▶ _WORK TO BE COMPLETED_:
Reproduce exactly the lines from the one containing "(662, 197) = (653, 156): red" through the last line of the data, both ends included.

▶ _Spatial reasoning data_:

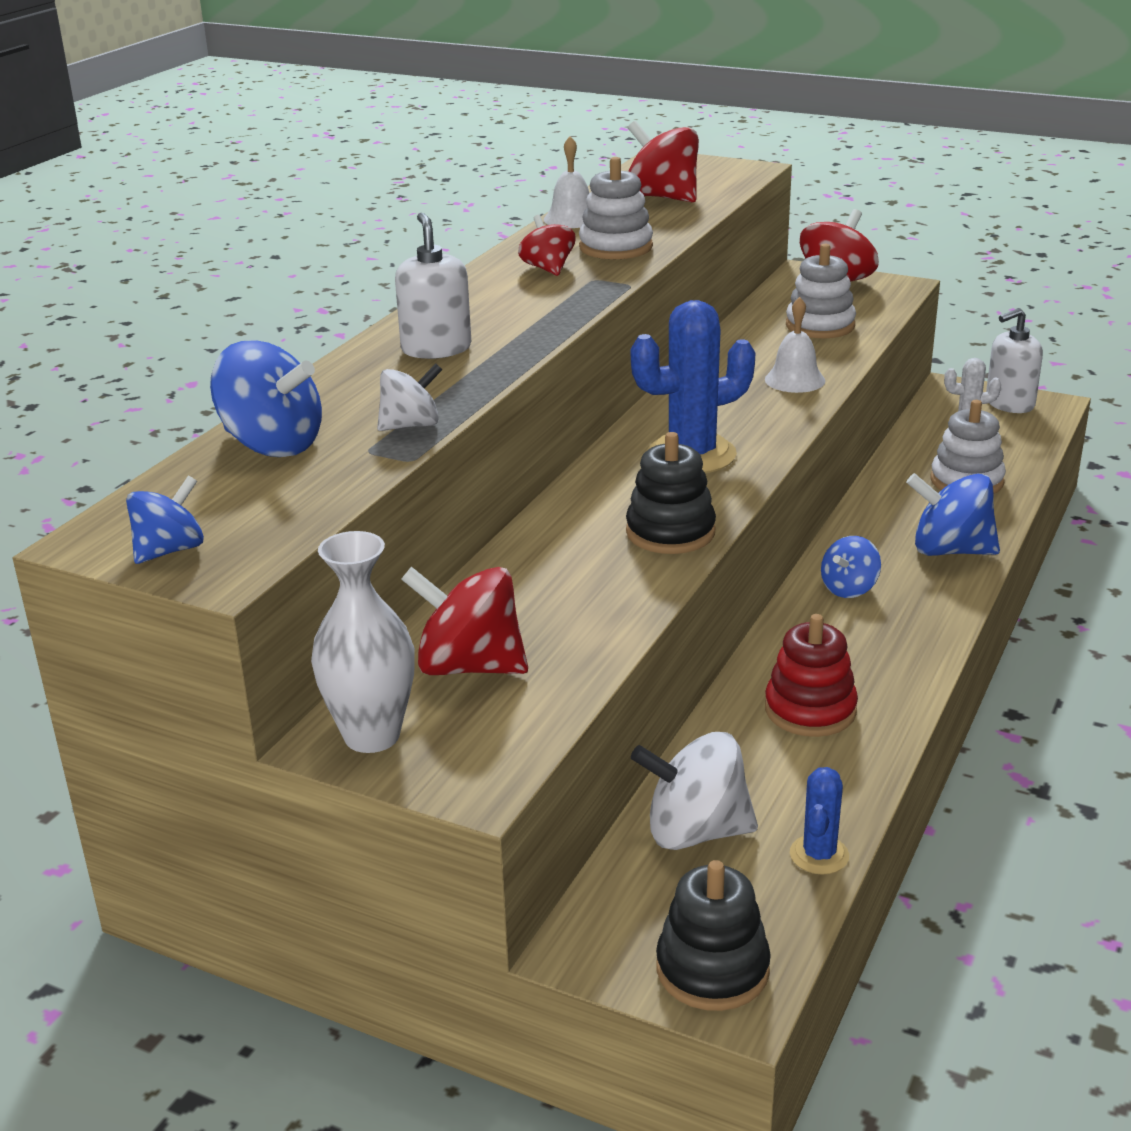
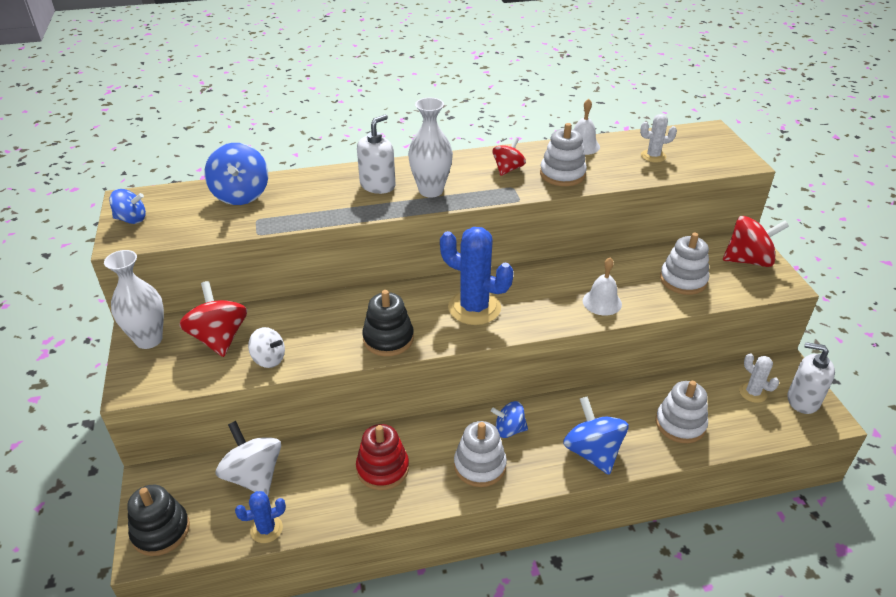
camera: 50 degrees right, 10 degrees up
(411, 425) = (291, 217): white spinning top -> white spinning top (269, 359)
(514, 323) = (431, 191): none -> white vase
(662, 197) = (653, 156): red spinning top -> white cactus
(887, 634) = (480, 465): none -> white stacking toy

▶ _OUTPUT OF THE TASK_:
(662, 197) = (653, 156): red spinning top -> white cactus
(887, 634) = (480, 465): none -> white stacking toy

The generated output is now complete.